BEGIN

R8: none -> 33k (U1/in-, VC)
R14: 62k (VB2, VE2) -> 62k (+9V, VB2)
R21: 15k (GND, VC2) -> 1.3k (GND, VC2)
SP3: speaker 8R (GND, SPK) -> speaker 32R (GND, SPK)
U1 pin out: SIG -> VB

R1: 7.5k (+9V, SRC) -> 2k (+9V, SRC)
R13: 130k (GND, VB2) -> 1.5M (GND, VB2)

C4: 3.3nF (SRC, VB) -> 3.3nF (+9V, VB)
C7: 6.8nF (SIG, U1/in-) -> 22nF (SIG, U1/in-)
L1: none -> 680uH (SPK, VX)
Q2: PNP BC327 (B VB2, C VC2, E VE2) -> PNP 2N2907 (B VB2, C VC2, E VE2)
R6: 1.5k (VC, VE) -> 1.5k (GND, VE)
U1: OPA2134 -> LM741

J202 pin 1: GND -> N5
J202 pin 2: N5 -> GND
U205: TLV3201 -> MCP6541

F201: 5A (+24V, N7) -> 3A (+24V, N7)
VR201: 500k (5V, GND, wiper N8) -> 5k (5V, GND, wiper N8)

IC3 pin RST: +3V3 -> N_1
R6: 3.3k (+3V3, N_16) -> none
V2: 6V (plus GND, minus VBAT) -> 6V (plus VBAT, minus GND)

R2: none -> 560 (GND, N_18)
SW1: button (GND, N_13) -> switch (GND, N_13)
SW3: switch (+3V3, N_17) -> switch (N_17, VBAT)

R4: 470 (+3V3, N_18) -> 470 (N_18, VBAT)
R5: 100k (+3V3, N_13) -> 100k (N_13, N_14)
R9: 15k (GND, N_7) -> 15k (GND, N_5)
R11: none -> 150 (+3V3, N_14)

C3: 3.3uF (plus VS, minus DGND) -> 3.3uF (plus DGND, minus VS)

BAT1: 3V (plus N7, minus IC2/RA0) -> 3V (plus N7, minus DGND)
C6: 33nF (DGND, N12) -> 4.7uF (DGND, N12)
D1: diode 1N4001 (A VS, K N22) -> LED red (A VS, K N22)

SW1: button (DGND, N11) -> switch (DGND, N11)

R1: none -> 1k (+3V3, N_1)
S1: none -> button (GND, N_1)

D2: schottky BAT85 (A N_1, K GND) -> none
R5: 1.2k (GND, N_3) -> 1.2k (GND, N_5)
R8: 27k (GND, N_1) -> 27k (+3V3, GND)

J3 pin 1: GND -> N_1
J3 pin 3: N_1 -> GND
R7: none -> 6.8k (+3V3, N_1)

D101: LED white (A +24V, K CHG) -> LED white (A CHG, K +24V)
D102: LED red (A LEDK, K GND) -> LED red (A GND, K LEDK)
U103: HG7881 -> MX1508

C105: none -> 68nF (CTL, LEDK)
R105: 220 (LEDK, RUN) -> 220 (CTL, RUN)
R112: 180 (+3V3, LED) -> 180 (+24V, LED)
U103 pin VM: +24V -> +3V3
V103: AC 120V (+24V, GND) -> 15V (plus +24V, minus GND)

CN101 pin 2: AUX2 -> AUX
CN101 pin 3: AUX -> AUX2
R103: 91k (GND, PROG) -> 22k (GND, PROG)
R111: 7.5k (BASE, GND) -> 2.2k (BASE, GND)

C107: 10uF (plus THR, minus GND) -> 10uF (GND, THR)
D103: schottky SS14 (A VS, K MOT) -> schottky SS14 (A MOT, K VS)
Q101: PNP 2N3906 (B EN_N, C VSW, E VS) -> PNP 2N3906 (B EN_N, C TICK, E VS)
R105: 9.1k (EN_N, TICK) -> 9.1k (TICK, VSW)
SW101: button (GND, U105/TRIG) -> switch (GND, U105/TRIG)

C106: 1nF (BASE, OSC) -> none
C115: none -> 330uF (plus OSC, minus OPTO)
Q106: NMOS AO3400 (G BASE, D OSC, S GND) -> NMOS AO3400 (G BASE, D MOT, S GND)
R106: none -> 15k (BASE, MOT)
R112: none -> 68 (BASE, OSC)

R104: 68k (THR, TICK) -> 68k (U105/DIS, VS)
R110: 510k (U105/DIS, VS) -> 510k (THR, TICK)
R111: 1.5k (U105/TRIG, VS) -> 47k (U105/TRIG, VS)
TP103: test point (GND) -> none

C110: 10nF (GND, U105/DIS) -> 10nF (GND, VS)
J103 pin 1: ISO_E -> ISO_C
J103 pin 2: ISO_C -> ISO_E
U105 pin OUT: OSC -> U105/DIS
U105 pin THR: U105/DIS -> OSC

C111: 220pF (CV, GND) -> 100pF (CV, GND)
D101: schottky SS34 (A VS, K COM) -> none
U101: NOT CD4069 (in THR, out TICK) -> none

END

§ **What to produce**: Where a line of the listing holds "DGND", show that line.

§ **Response below**:
C3: 3.3uF (plus VS, minus DGND) -> 3.3uF (plus DGND, minus VS)
BAT1: 3V (plus N7, minus IC2/RA0) -> 3V (plus N7, minus DGND)
C6: 33nF (DGND, N12) -> 4.7uF (DGND, N12)
SW1: button (DGND, N11) -> switch (DGND, N11)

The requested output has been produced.